(Object transformation records)
=== Begin Enclosure ===
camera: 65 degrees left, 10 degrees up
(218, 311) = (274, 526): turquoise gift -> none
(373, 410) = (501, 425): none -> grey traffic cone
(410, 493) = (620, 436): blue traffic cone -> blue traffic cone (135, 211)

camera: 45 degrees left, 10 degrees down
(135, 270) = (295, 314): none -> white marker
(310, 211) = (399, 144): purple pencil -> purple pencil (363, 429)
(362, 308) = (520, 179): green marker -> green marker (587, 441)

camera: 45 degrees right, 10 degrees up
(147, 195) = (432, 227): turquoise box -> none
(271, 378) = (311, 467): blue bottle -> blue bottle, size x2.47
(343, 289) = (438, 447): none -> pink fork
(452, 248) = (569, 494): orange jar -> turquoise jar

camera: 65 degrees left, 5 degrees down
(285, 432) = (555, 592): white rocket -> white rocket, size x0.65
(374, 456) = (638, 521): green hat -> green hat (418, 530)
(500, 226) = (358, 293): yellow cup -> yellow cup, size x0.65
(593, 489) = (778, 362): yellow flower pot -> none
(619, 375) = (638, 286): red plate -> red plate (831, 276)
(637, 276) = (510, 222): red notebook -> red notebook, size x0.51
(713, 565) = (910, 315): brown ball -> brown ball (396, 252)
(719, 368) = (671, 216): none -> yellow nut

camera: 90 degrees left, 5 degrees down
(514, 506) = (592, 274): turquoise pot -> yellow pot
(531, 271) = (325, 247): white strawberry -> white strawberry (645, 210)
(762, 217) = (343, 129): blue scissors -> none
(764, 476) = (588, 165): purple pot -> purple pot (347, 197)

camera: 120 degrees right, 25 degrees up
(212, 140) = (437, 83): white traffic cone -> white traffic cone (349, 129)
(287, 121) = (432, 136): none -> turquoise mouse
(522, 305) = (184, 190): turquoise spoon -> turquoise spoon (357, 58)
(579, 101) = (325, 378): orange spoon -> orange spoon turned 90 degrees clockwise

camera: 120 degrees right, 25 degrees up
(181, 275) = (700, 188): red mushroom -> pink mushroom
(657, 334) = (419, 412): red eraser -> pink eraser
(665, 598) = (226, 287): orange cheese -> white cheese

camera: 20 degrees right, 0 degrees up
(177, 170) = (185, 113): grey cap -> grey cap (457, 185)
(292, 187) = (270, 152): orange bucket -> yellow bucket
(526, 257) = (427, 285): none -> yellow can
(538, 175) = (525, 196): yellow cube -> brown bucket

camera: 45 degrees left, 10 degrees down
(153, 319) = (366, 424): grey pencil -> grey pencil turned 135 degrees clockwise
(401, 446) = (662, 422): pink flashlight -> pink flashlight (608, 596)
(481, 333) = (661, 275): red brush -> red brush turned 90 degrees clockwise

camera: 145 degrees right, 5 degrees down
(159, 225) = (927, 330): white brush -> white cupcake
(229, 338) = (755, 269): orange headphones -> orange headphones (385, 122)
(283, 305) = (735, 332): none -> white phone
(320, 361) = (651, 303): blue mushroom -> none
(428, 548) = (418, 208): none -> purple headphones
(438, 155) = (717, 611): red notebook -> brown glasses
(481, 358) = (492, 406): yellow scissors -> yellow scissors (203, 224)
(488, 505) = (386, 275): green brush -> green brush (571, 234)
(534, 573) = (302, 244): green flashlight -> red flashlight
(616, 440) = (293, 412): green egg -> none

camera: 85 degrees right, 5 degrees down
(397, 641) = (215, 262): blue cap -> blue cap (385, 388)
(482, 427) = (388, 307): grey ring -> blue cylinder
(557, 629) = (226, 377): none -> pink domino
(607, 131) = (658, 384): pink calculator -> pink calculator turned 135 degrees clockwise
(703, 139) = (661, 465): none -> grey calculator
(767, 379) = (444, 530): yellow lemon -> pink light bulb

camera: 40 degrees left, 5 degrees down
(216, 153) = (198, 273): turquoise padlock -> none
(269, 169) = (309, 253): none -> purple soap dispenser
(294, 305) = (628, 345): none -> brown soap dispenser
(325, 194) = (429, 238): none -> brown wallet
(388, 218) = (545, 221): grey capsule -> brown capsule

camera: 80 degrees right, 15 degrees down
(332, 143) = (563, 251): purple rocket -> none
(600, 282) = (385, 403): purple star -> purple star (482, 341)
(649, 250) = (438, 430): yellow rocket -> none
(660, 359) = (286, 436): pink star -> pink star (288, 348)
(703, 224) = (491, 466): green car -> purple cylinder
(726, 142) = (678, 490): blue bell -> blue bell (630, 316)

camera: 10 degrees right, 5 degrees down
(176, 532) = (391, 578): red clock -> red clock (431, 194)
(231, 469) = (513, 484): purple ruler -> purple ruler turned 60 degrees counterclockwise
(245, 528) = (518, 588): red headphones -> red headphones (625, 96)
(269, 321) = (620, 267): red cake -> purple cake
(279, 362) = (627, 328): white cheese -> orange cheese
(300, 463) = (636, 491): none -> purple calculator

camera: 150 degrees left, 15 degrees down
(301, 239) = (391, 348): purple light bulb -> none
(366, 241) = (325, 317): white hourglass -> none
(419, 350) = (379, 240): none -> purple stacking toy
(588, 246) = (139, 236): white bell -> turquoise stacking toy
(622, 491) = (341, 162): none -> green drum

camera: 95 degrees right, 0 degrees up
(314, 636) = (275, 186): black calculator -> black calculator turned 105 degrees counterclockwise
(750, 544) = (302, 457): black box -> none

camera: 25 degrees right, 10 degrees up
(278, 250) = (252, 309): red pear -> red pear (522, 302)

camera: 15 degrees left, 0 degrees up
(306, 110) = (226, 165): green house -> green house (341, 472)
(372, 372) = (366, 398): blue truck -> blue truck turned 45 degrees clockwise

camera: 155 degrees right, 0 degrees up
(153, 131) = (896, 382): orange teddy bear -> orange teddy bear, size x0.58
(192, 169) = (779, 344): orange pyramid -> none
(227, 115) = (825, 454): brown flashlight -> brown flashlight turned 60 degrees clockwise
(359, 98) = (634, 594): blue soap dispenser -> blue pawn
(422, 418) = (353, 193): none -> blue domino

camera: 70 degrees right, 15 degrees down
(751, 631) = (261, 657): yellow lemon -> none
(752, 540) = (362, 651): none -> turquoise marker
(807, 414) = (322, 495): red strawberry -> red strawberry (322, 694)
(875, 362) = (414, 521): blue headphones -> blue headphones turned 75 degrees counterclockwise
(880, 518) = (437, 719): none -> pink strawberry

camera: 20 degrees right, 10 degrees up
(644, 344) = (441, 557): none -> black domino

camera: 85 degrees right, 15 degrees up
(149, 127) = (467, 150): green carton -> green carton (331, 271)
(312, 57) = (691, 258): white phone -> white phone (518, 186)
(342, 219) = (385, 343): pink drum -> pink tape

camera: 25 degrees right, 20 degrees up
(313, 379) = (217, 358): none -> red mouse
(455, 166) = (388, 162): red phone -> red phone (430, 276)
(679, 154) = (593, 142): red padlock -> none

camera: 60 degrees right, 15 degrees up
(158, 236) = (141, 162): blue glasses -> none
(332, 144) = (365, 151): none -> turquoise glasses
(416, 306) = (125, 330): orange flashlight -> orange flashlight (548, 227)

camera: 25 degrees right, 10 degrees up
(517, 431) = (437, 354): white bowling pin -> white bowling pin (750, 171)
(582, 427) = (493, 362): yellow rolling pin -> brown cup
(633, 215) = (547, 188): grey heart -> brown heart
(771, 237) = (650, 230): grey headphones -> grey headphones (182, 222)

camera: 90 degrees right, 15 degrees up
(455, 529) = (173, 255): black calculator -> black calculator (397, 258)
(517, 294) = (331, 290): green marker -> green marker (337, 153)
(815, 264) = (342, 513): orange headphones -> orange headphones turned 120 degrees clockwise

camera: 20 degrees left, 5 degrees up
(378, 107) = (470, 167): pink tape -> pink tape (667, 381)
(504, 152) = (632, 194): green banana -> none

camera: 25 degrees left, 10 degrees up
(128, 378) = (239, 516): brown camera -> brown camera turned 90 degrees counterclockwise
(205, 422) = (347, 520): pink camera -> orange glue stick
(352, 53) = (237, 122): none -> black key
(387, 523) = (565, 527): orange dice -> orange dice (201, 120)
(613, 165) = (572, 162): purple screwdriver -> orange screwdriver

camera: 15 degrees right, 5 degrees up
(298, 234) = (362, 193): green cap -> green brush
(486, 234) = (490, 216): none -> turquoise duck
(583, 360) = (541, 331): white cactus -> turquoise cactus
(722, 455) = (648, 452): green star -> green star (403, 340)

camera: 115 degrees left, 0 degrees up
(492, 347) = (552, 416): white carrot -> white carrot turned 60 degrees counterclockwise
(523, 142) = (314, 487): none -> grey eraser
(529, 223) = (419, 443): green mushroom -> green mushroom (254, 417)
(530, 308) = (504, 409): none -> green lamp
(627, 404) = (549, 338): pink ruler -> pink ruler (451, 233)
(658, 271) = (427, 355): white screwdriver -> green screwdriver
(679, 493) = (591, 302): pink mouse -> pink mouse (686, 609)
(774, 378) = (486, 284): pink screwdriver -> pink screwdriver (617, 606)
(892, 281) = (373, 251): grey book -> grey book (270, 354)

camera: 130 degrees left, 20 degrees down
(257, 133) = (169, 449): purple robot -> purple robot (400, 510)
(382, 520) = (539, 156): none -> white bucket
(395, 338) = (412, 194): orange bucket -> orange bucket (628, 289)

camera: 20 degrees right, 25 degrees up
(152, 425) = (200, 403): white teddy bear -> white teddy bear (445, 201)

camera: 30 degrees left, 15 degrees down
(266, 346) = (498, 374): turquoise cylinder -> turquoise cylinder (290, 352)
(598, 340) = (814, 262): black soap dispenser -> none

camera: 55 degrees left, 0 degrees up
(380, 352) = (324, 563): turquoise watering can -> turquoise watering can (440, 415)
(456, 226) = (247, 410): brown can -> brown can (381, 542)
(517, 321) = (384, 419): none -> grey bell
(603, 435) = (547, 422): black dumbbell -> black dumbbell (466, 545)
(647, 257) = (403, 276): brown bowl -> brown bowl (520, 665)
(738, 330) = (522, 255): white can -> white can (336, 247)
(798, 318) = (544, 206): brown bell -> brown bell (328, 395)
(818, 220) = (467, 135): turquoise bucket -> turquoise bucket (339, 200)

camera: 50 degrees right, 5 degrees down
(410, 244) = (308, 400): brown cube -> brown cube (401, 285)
=== End Enclosure ===
**Activity**
State how many lines of the entries contain the word "bucket". Nothing besides the number belongs in the reply.

**Answer space**
5